Tally how many lines of these entries hold the string "pink". Return the number alone.
**** Listed entries
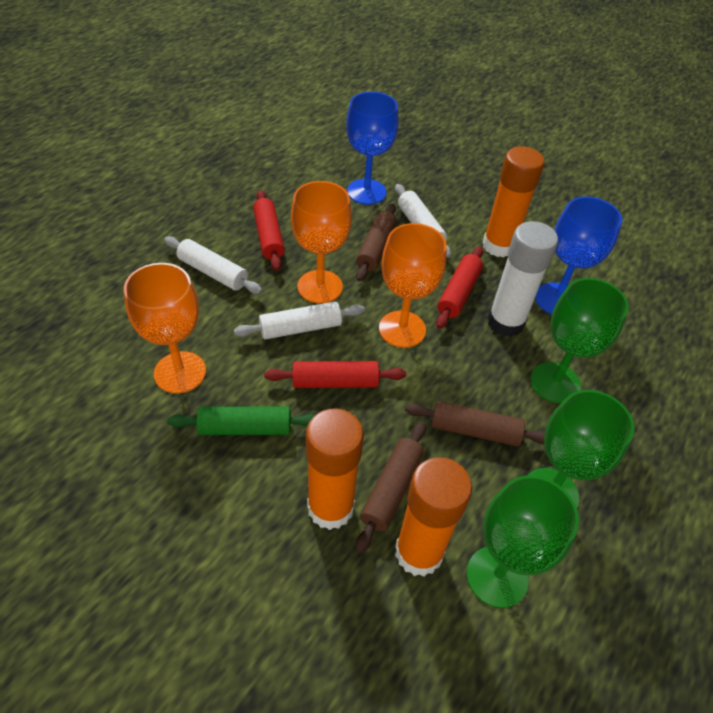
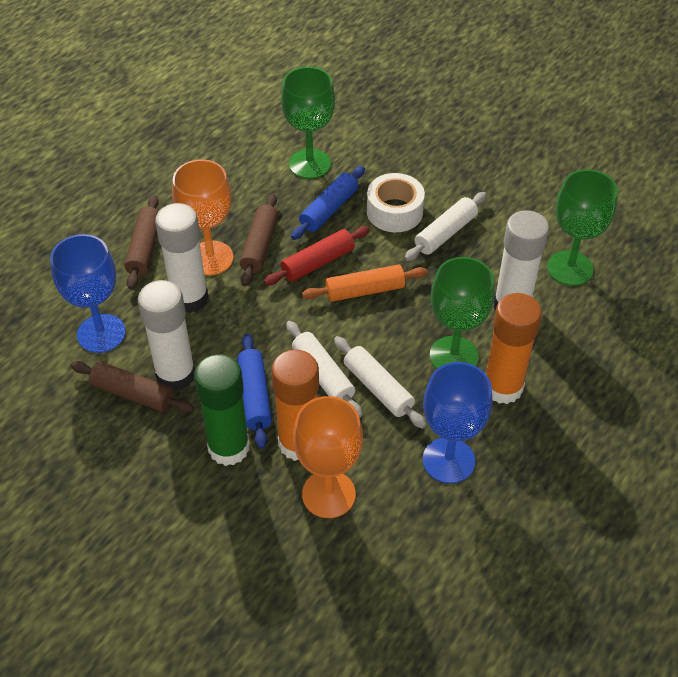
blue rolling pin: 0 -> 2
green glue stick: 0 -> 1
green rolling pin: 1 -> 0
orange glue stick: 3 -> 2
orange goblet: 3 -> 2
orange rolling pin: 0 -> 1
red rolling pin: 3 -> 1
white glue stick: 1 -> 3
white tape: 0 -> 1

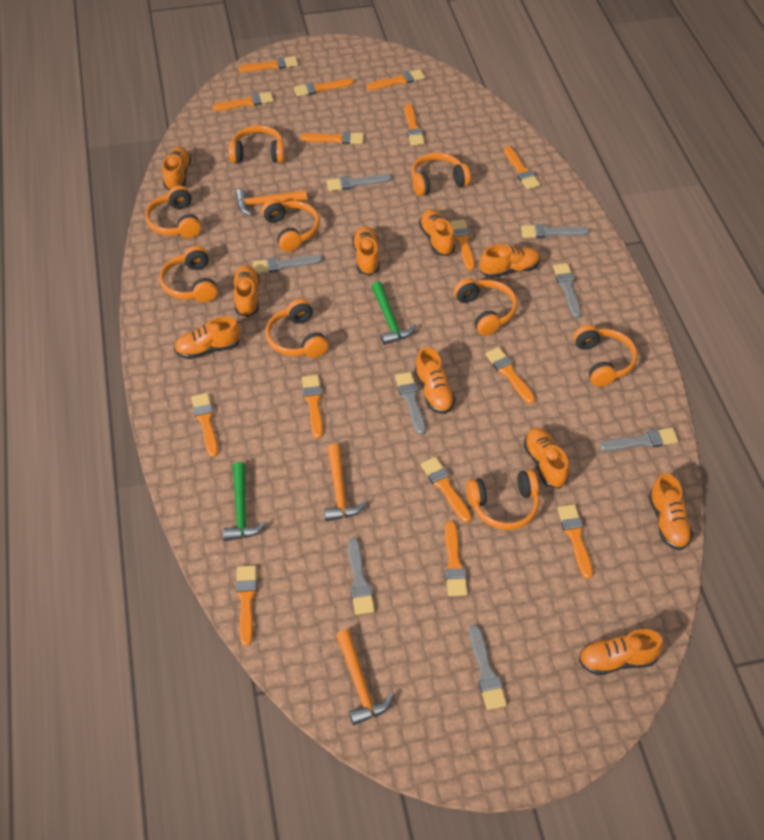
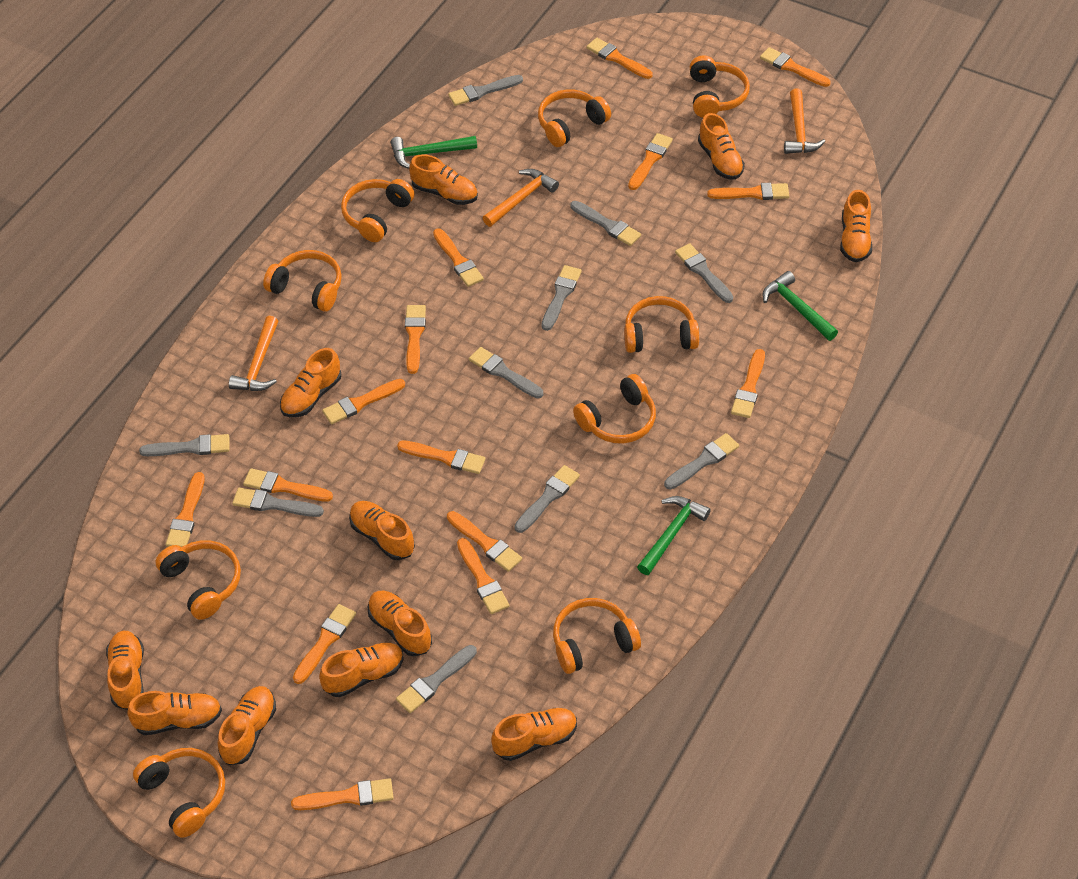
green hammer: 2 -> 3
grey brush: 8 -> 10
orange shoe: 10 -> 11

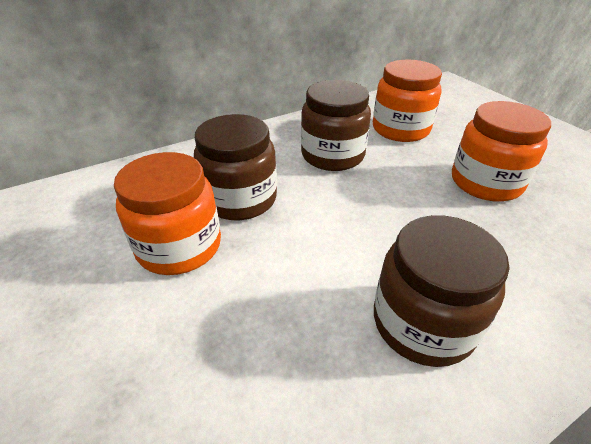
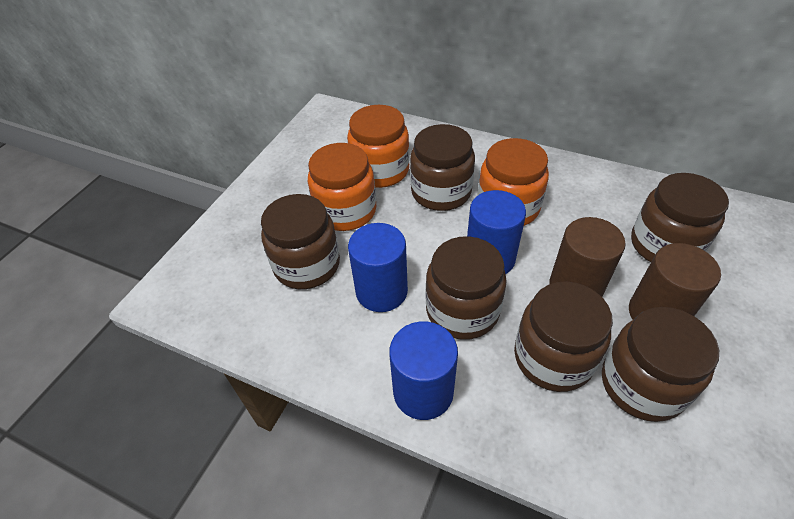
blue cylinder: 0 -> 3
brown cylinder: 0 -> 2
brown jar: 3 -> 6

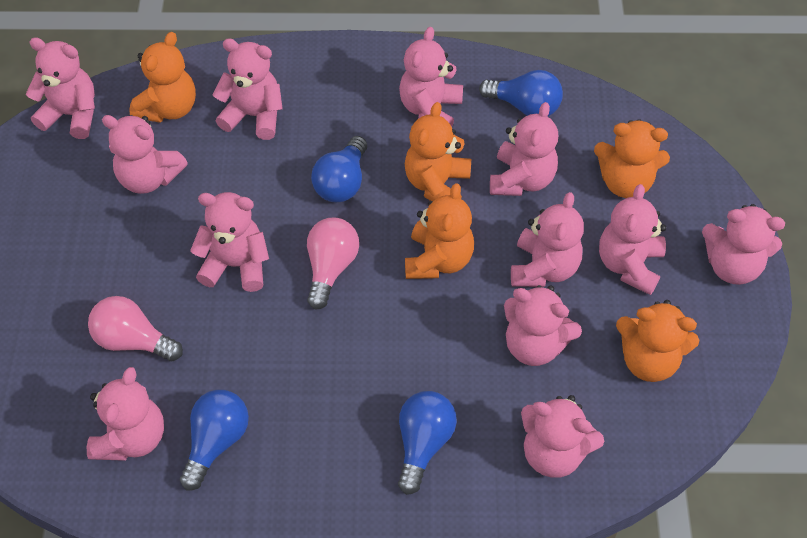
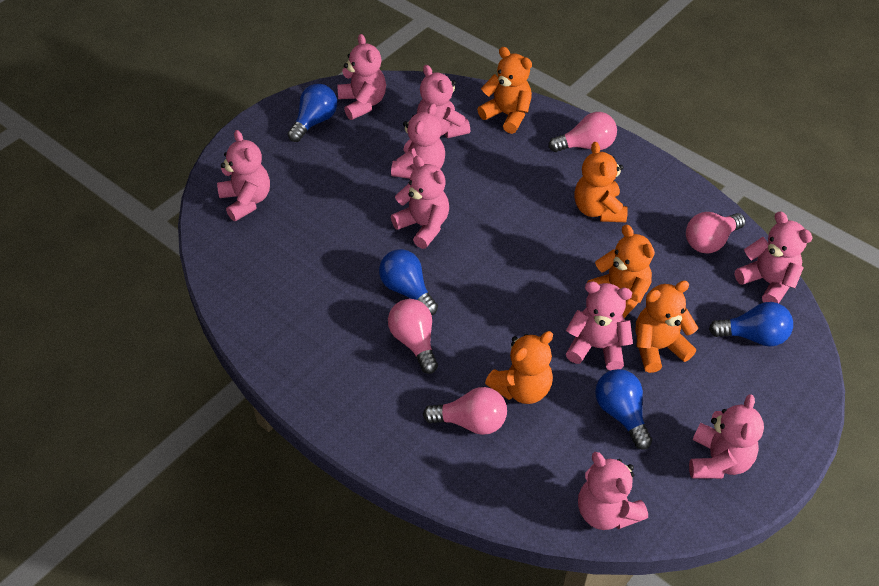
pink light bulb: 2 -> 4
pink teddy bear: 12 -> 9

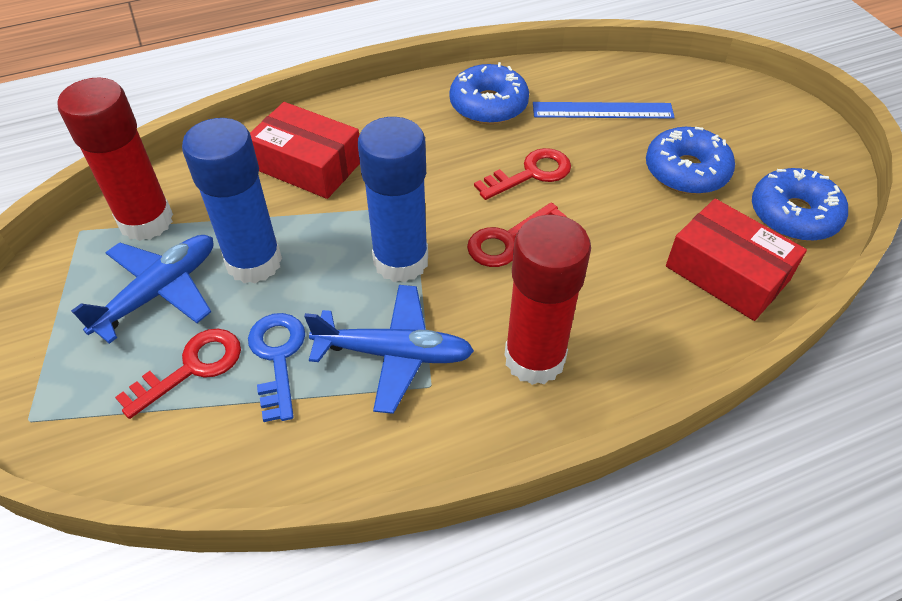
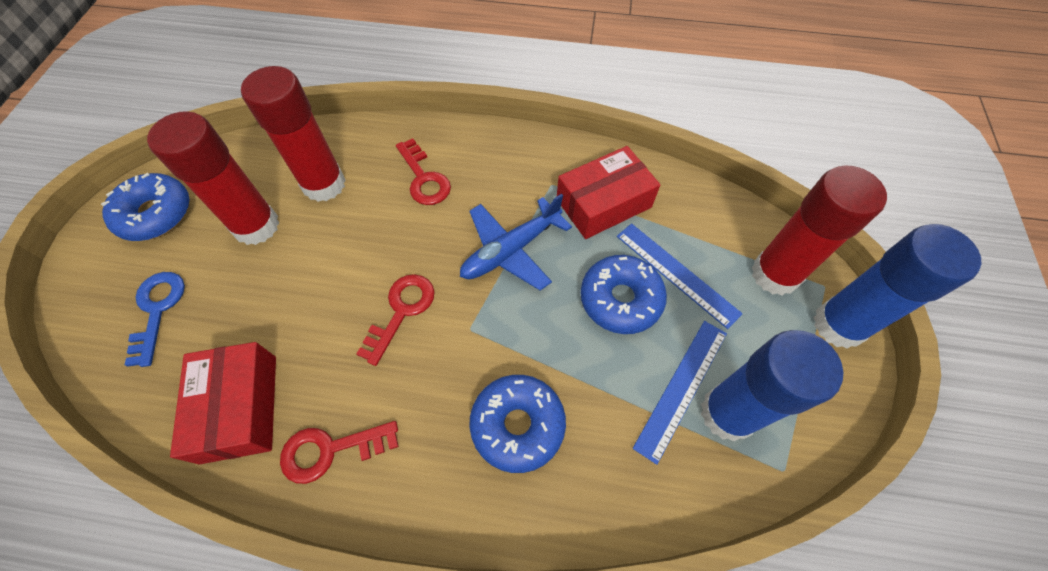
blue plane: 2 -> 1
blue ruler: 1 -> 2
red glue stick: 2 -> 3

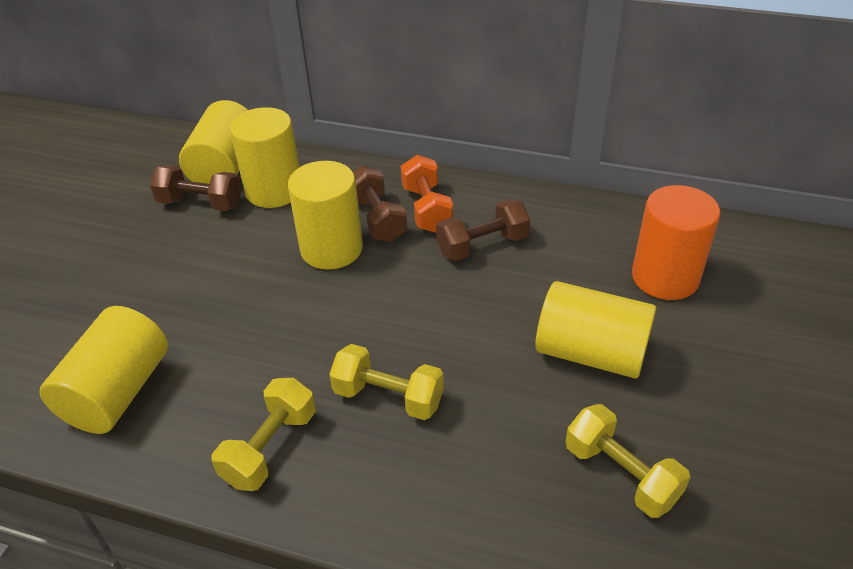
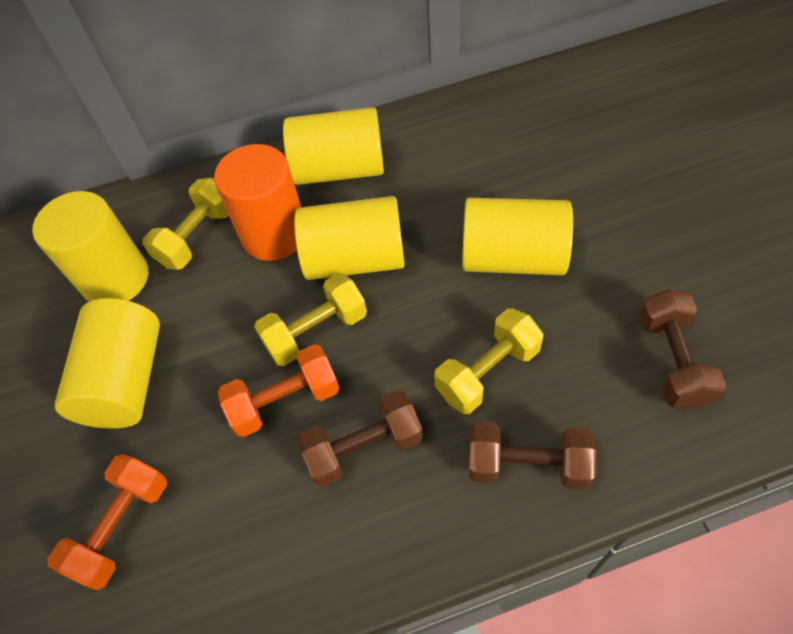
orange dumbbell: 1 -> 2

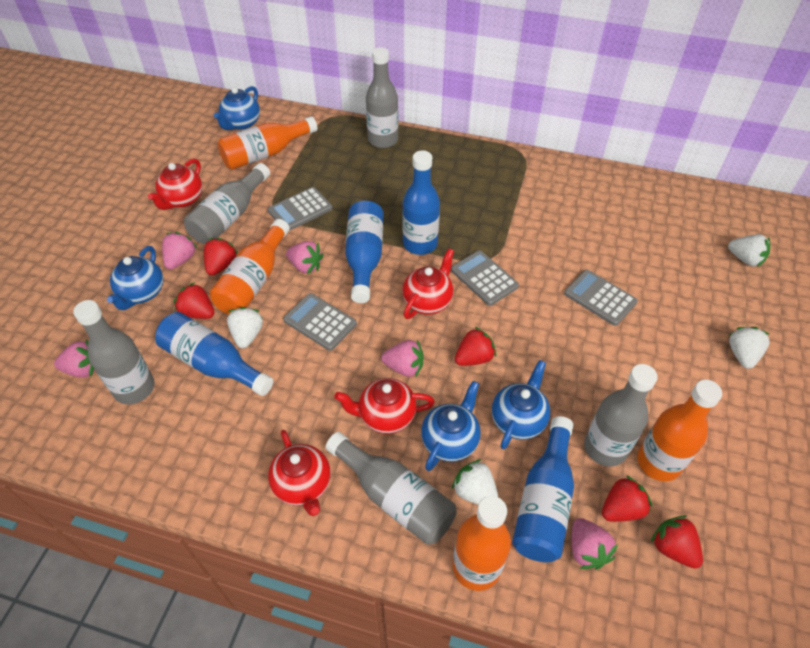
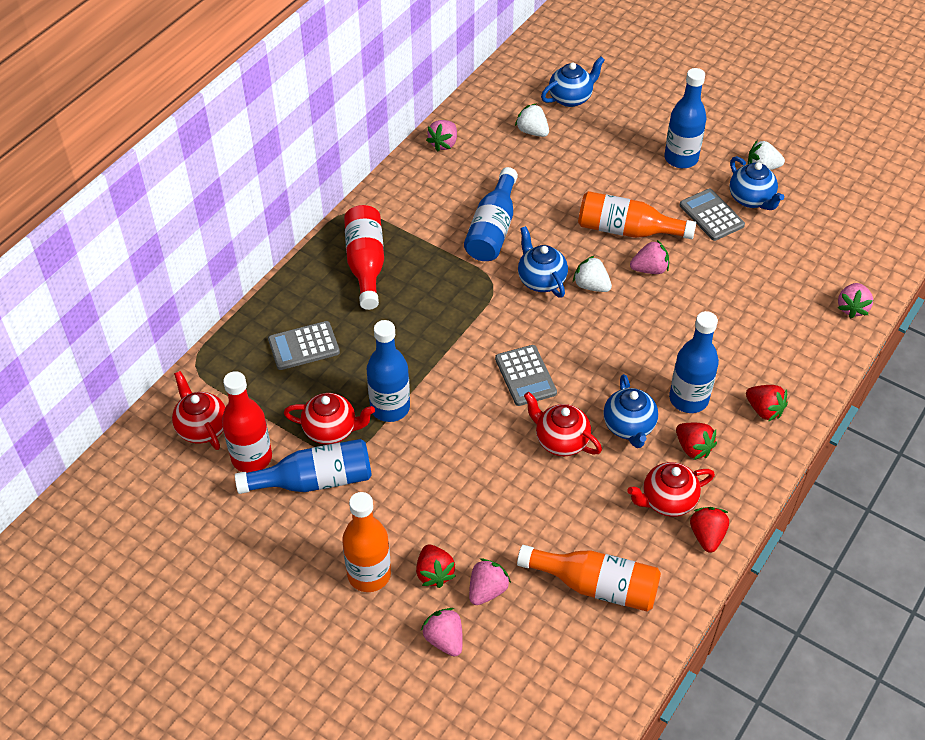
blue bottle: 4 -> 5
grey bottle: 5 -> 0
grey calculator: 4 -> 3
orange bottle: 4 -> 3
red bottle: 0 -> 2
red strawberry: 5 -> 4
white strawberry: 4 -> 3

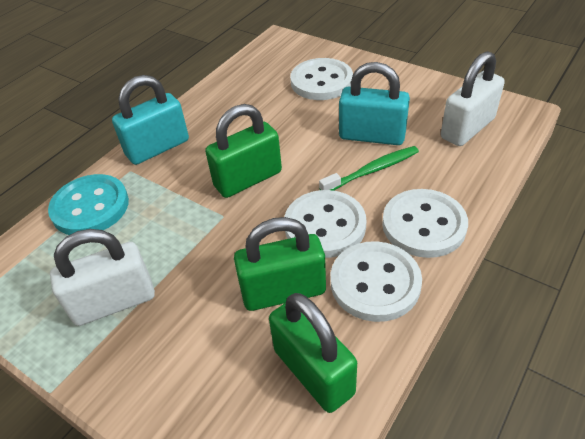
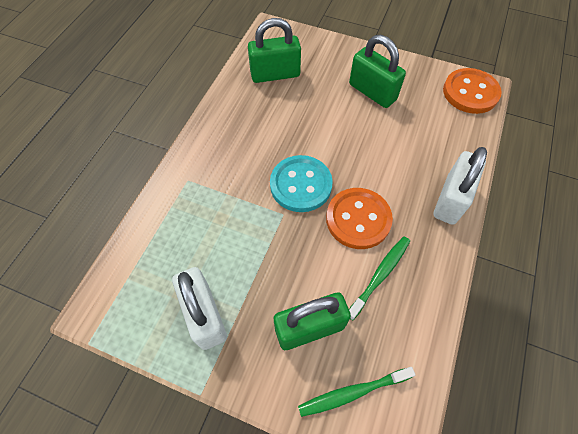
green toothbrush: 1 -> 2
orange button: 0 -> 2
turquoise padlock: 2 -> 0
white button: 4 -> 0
********
*Written solution:*
2